**Available data:**
────────────────

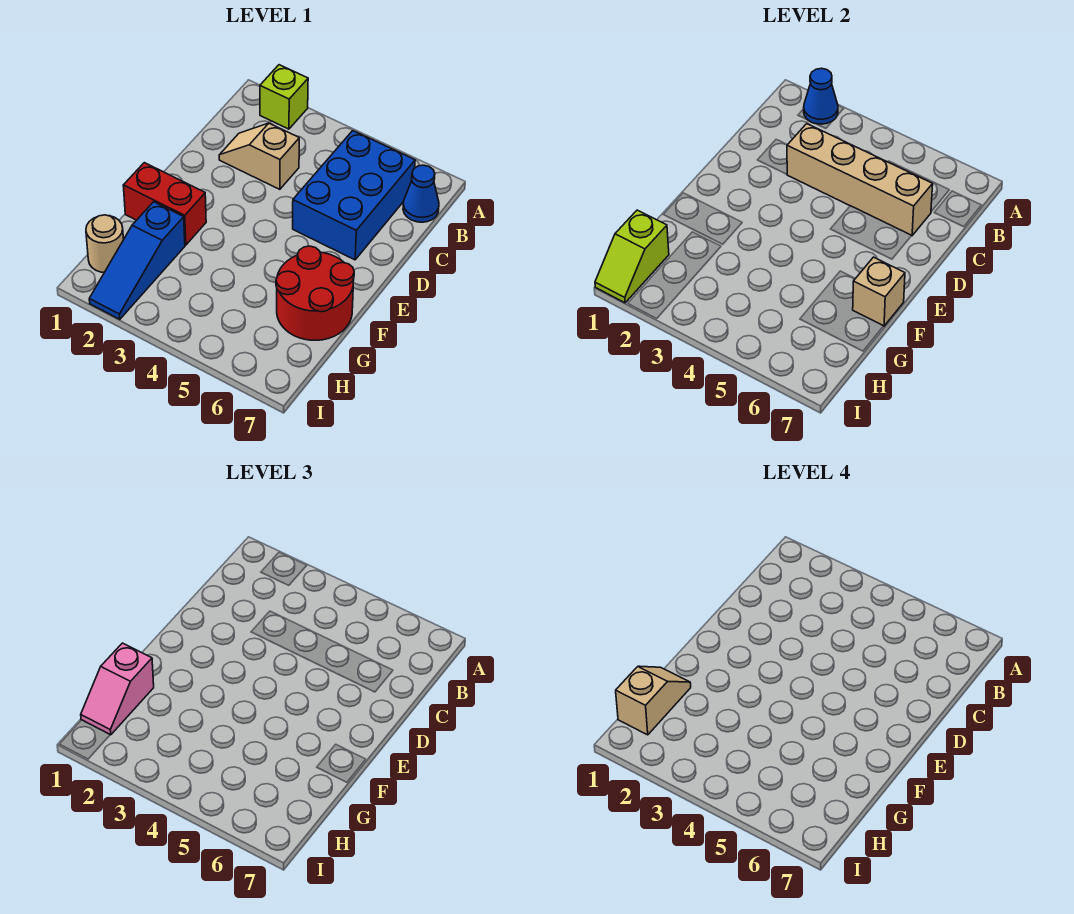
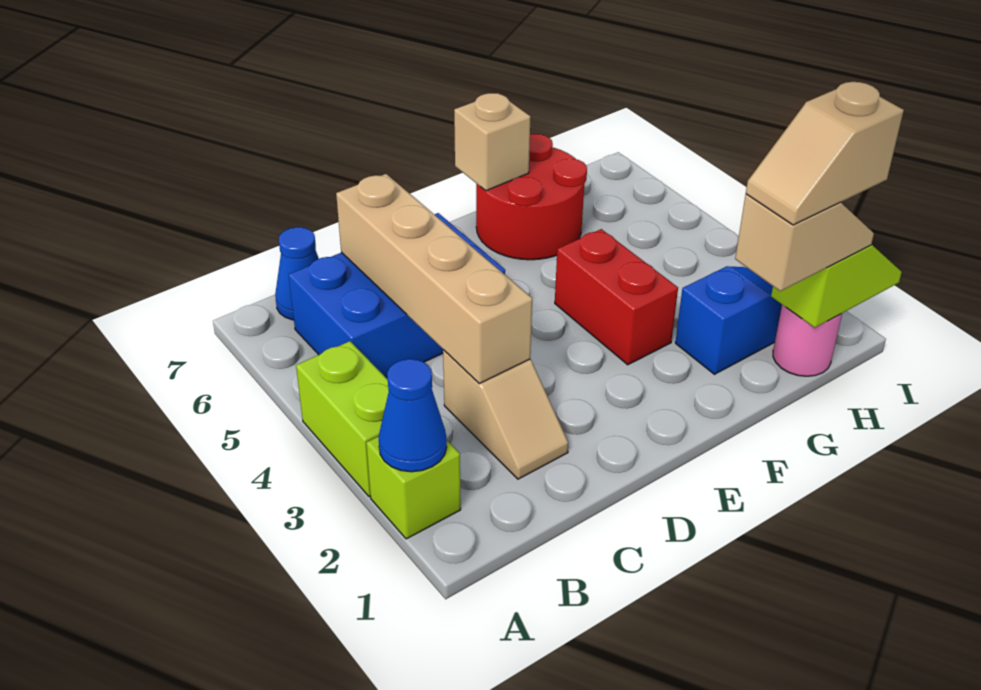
none -> lime brick A3:A4 level 1
red brick F1:F2 level 1 -> red brick F3:F4 level 1
pink slope G1:H1 level 3 top G -> tan slope G1:H1 level 3 top G
tan round brick H1 level 1 -> pink round brick H1 level 1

────────────────

**Task brief:** All lines that contain the word "pink" should be copied from the listing.

**Answer to this problem:**
pink slope G1:H1 level 3 top G -> tan slope G1:H1 level 3 top G
tan round brick H1 level 1 -> pink round brick H1 level 1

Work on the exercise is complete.